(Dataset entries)

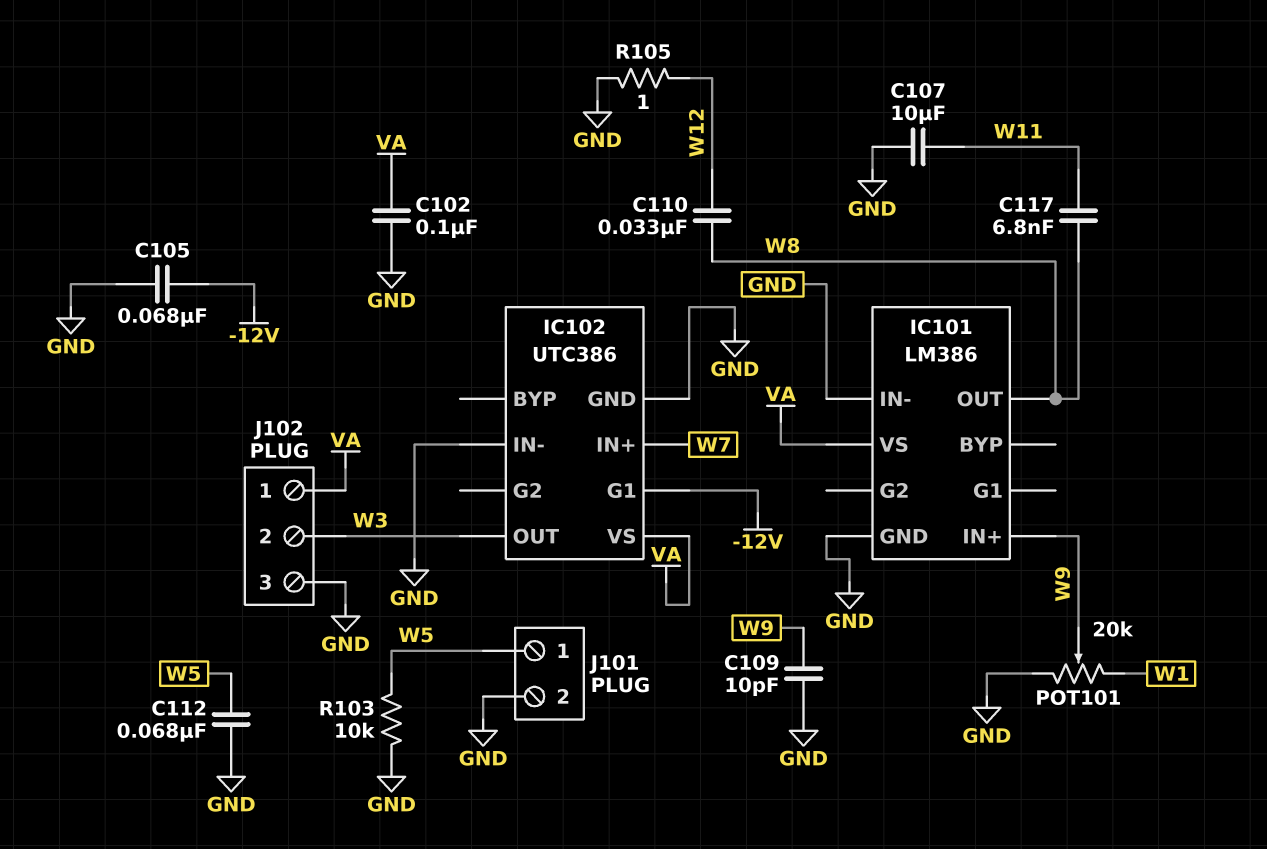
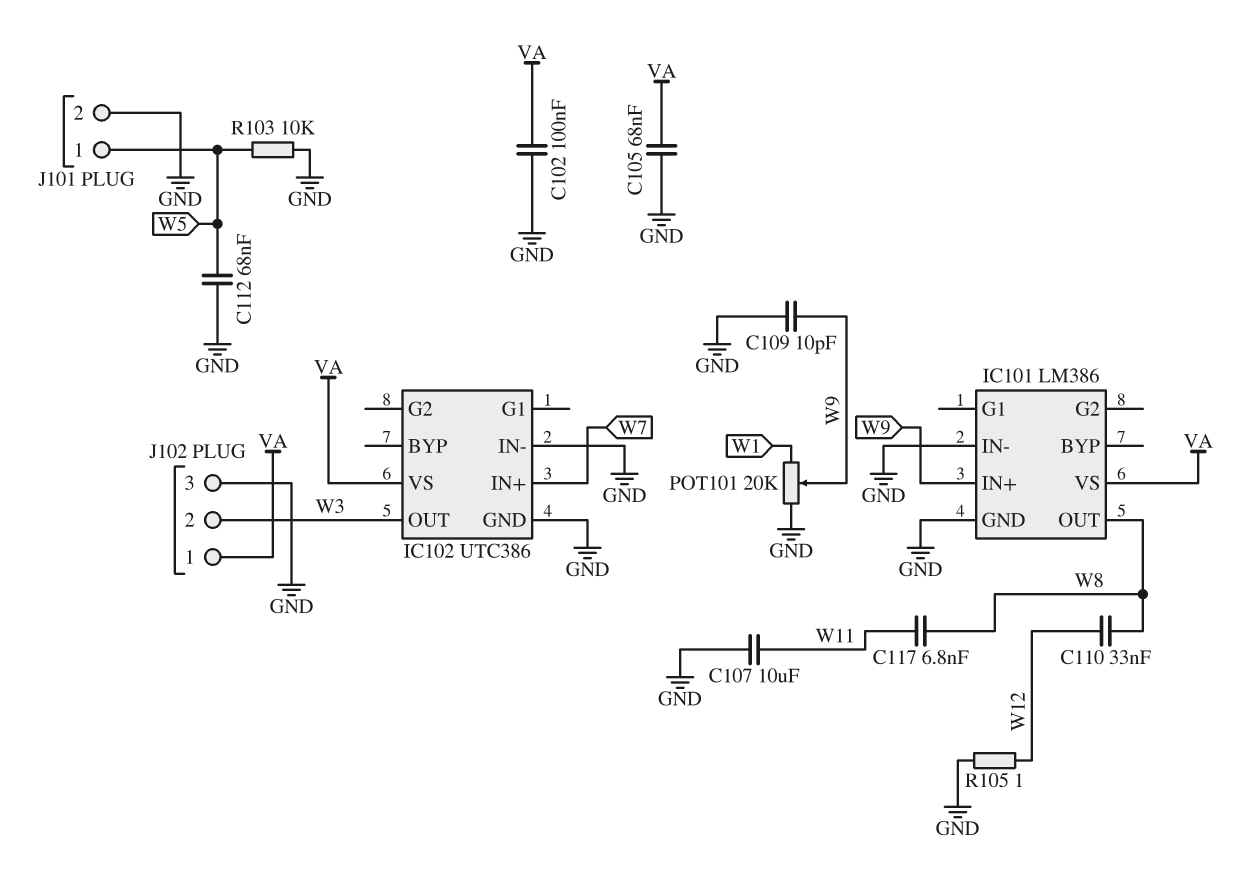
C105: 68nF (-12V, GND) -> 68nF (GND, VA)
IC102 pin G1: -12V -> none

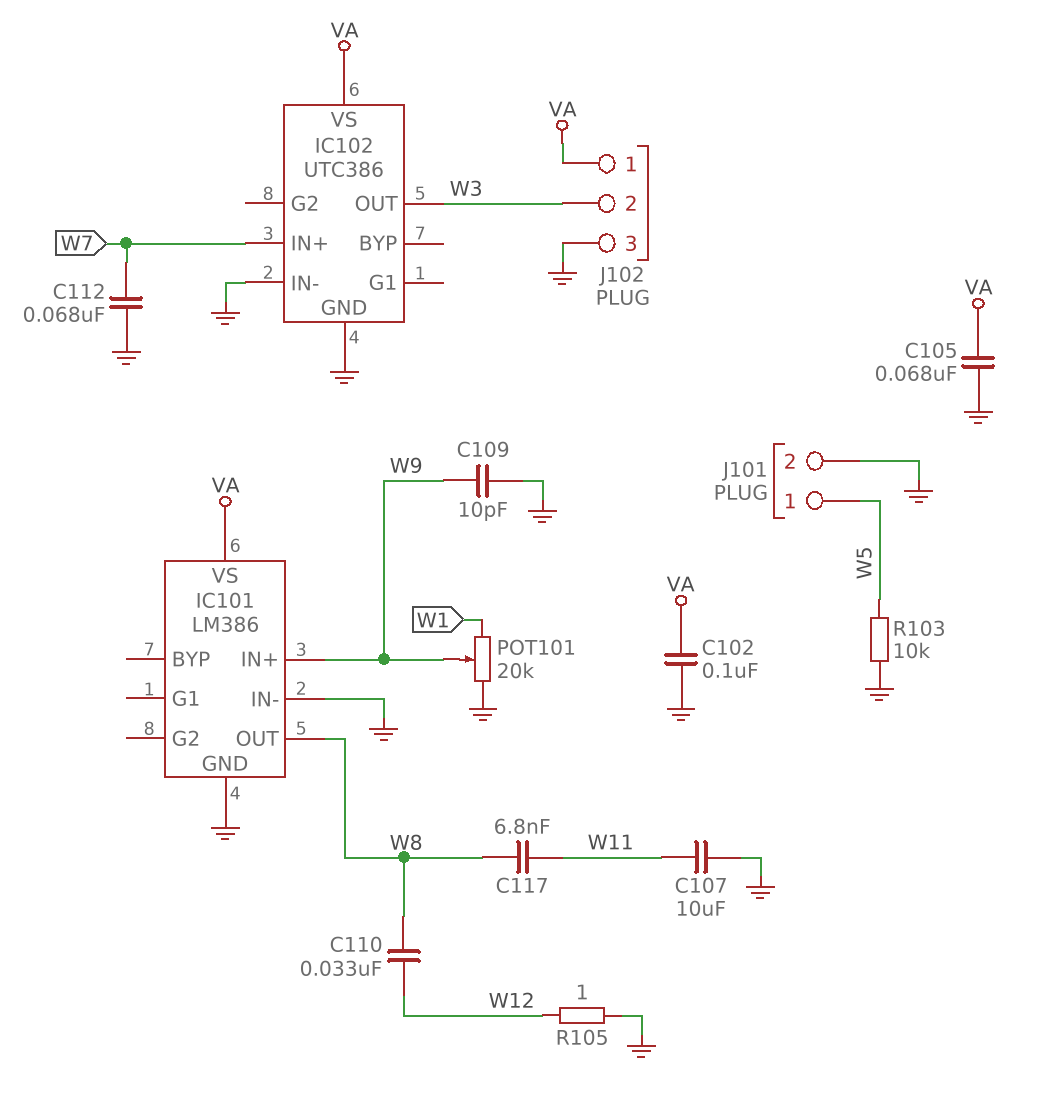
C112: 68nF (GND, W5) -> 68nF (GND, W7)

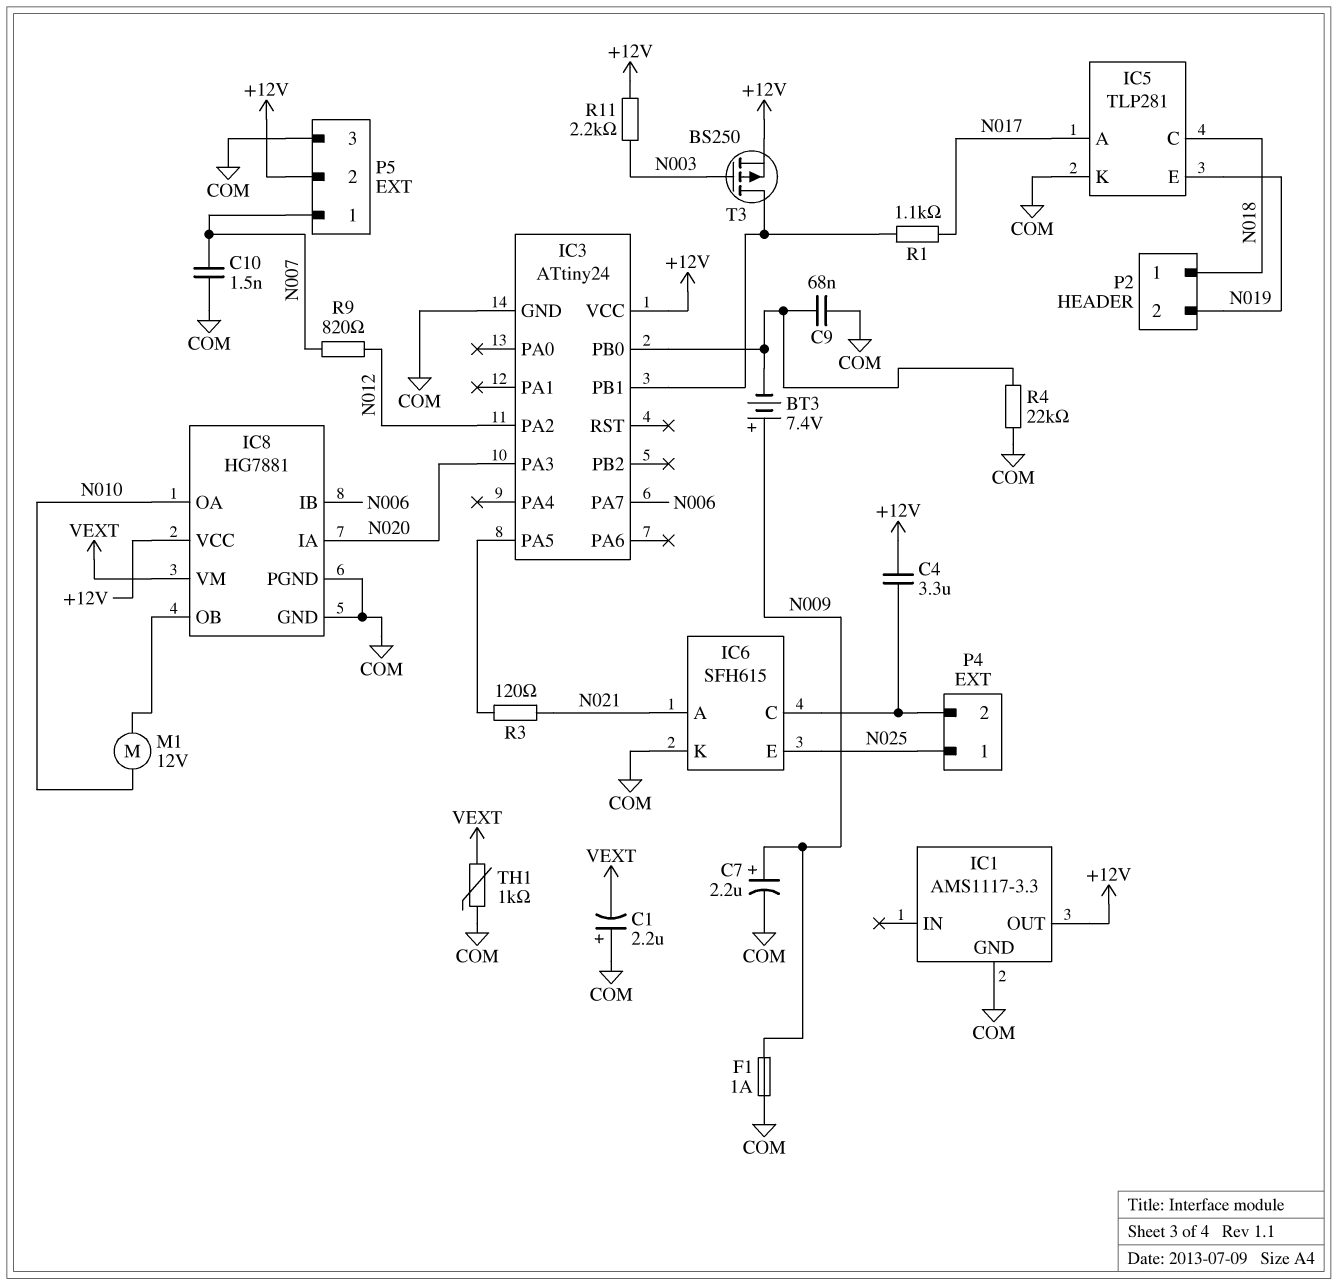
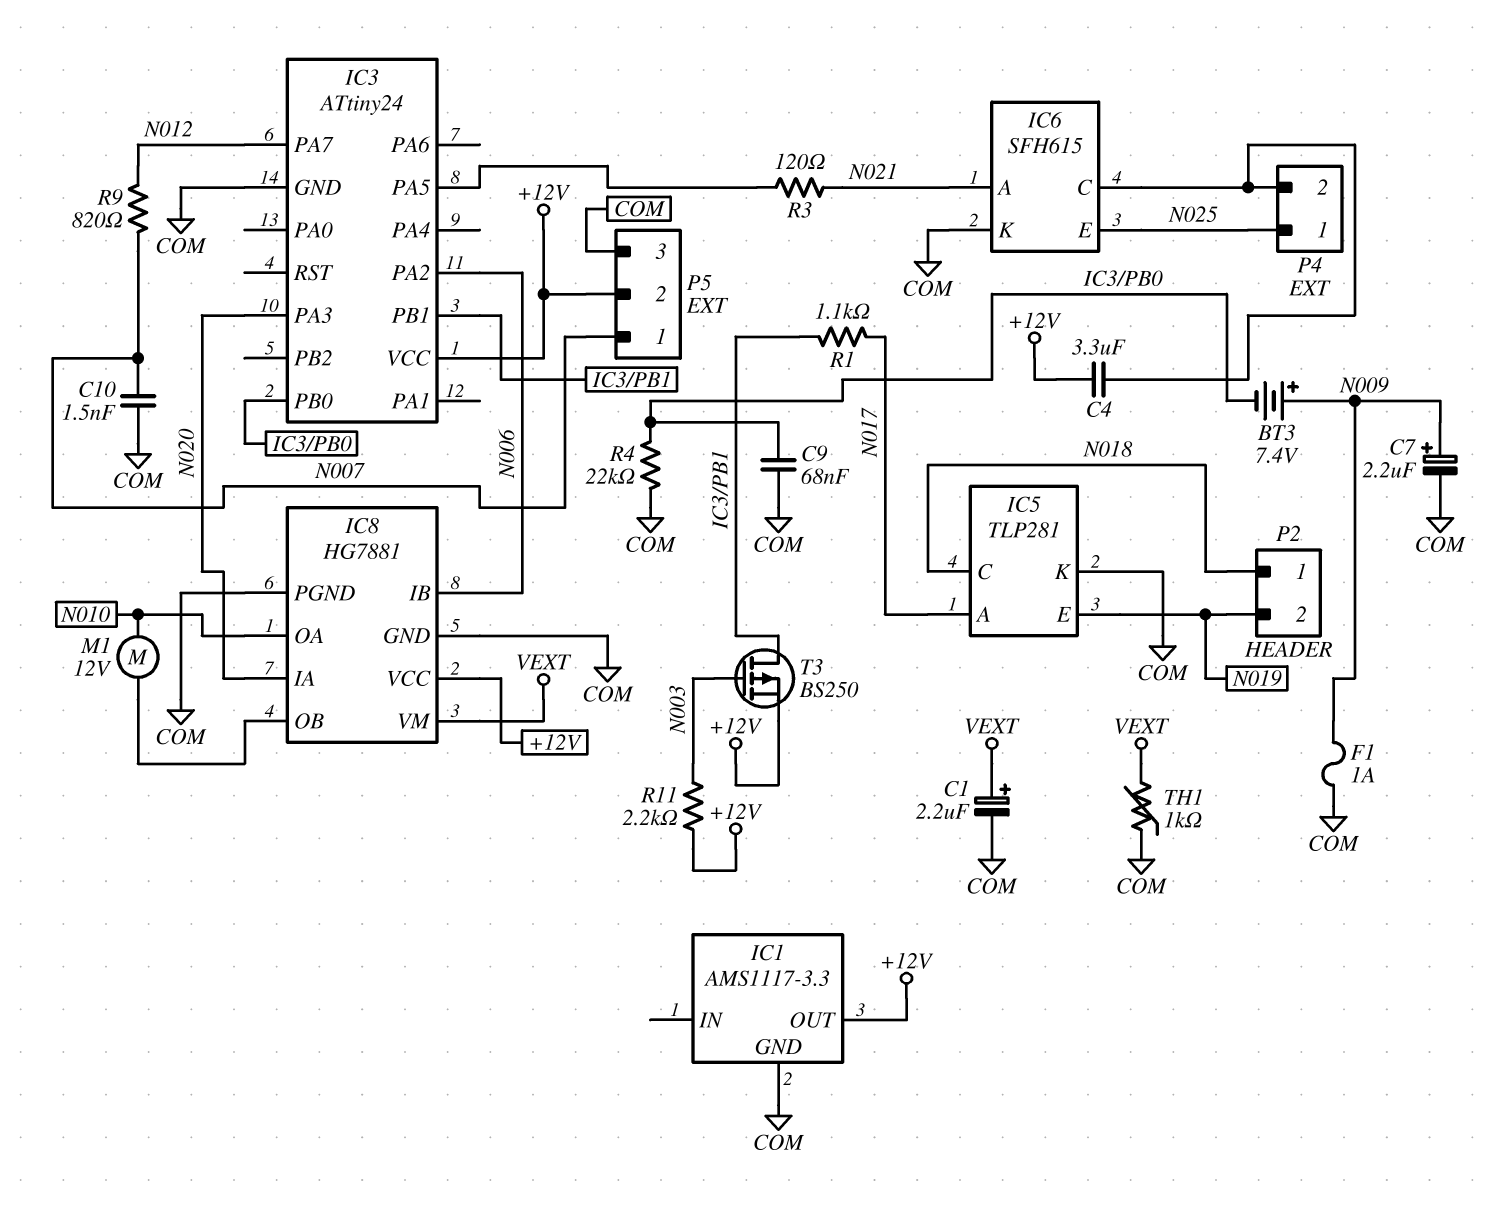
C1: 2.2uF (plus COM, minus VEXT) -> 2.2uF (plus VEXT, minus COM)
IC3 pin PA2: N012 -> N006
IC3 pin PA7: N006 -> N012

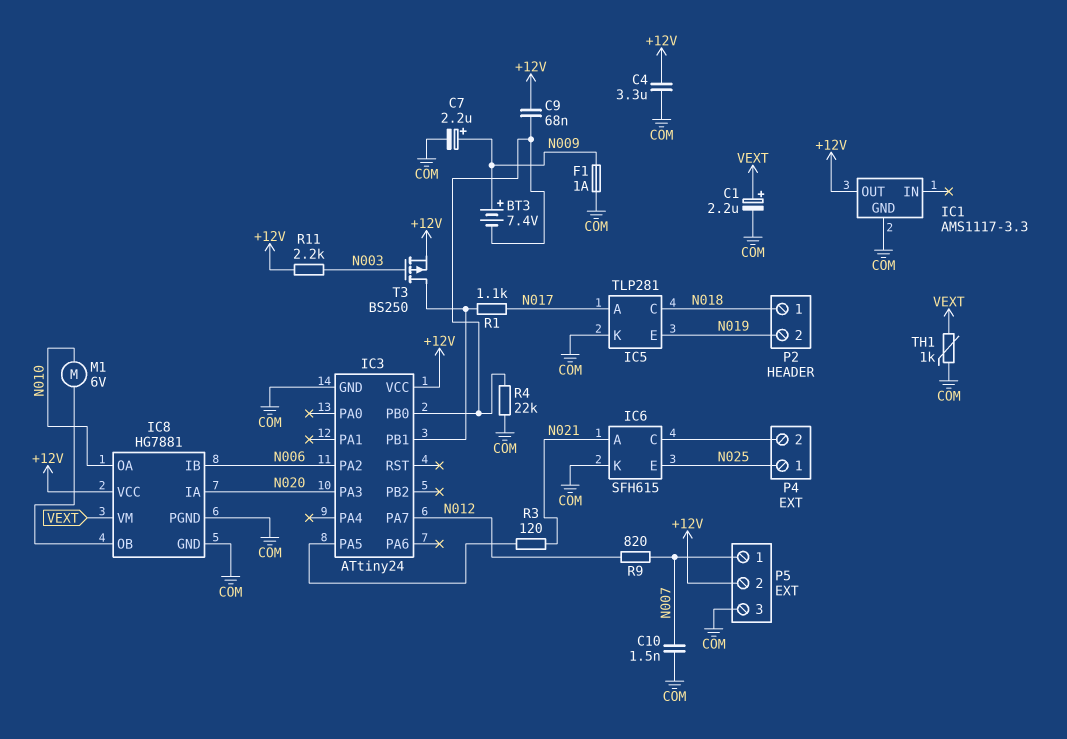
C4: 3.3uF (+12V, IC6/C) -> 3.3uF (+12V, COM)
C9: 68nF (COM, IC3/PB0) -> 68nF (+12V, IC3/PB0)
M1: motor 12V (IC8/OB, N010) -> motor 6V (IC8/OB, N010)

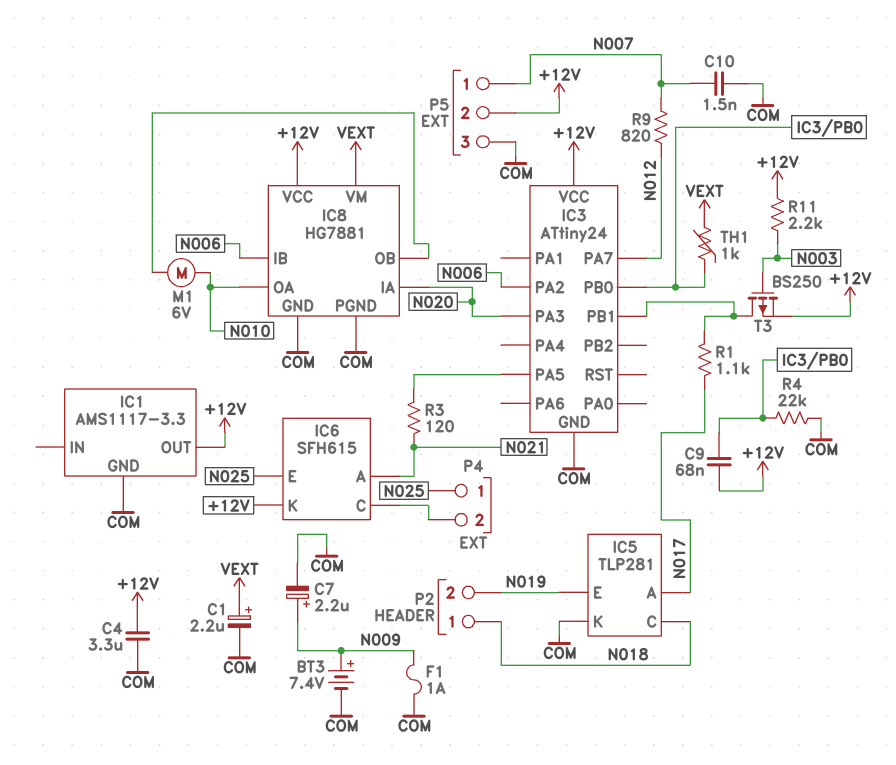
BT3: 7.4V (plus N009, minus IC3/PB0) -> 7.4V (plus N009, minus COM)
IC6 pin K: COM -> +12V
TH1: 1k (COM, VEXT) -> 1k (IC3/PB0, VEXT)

* [TASK INSTRUCTIONS]
Leave nothing out but the pictures when transcribing the records.

* [EXERCISE ANSWER]
C105: 68nF (-12V, GND) -> 68nF (GND, VA)
IC102 pin G1: -12V -> none

C112: 68nF (GND, W5) -> 68nF (GND, W7)

C1: 2.2uF (plus COM, minus VEXT) -> 2.2uF (plus VEXT, minus COM)
IC3 pin PA2: N012 -> N006
IC3 pin PA7: N006 -> N012

C4: 3.3uF (+12V, IC6/C) -> 3.3uF (+12V, COM)
C9: 68nF (COM, IC3/PB0) -> 68nF (+12V, IC3/PB0)
M1: motor 12V (IC8/OB, N010) -> motor 6V (IC8/OB, N010)

BT3: 7.4V (plus N009, minus IC3/PB0) -> 7.4V (plus N009, minus COM)
IC6 pin K: COM -> +12V
TH1: 1k (COM, VEXT) -> 1k (IC3/PB0, VEXT)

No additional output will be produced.